Prompt: Give the entries again exactly, without pictures.

Supplied material:
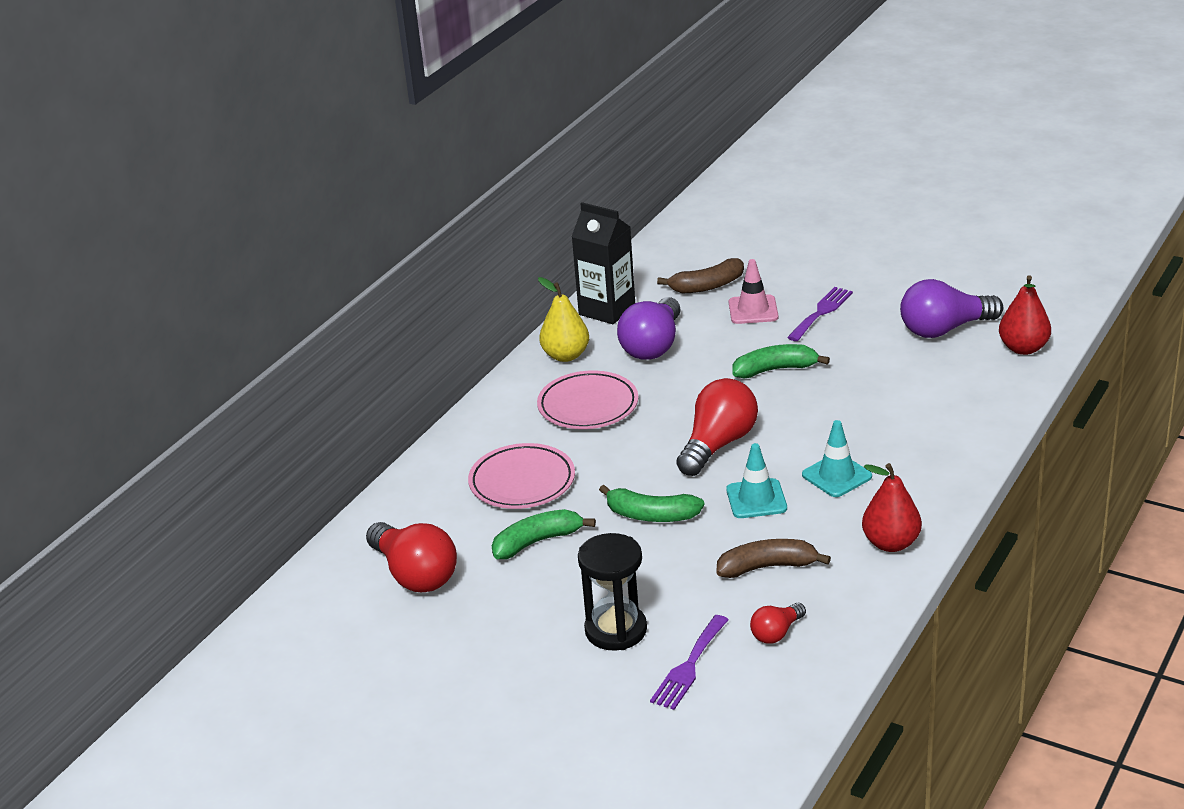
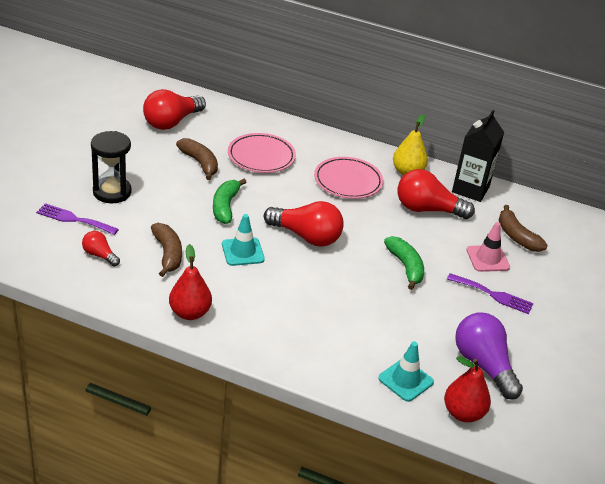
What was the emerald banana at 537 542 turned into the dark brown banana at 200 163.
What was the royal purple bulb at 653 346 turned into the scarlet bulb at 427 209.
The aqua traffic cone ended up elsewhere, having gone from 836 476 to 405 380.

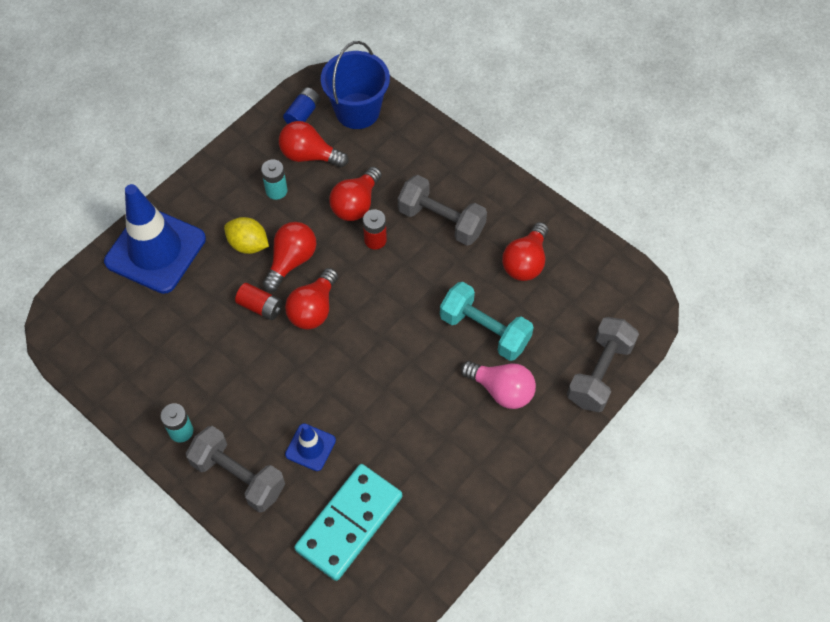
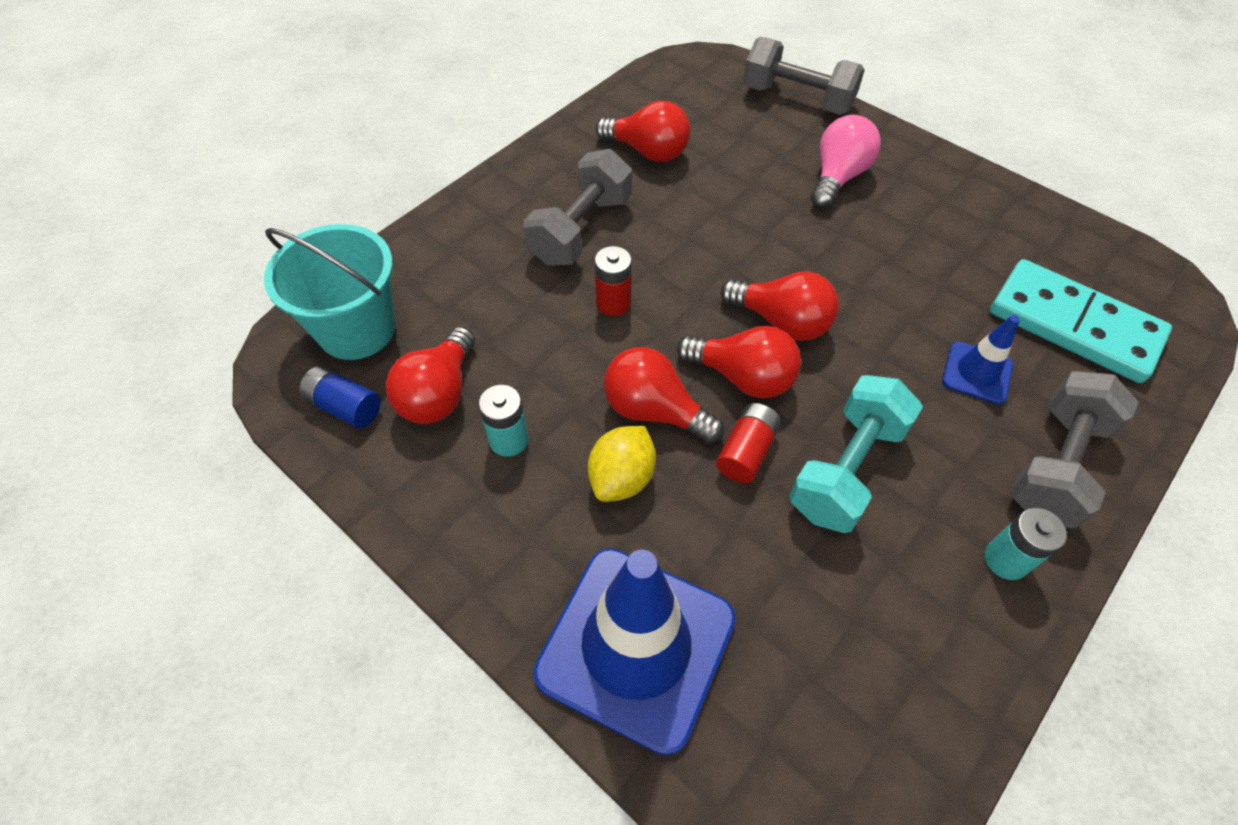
What was the blue sand bucket at 357 111 turned into the aqua sand bucket at 357 329.
The scarlet bulb ended up elsewhere, having gone from 356 204 to 781 322.
The aqua free weight ended up elsewhere, having gone from 484 330 to 846 469.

Task solution:
What was the emerald banana at 537 542 turned into the dark brown banana at 200 163.
What was the royal purple bulb at 653 346 turned into the scarlet bulb at 427 209.
The aqua traffic cone ended up elsewhere, having gone from 836 476 to 405 380.

What was the blue sand bucket at 357 111 turned into the aqua sand bucket at 357 329.
The scarlet bulb ended up elsewhere, having gone from 356 204 to 781 322.
The aqua free weight ended up elsewhere, having gone from 484 330 to 846 469.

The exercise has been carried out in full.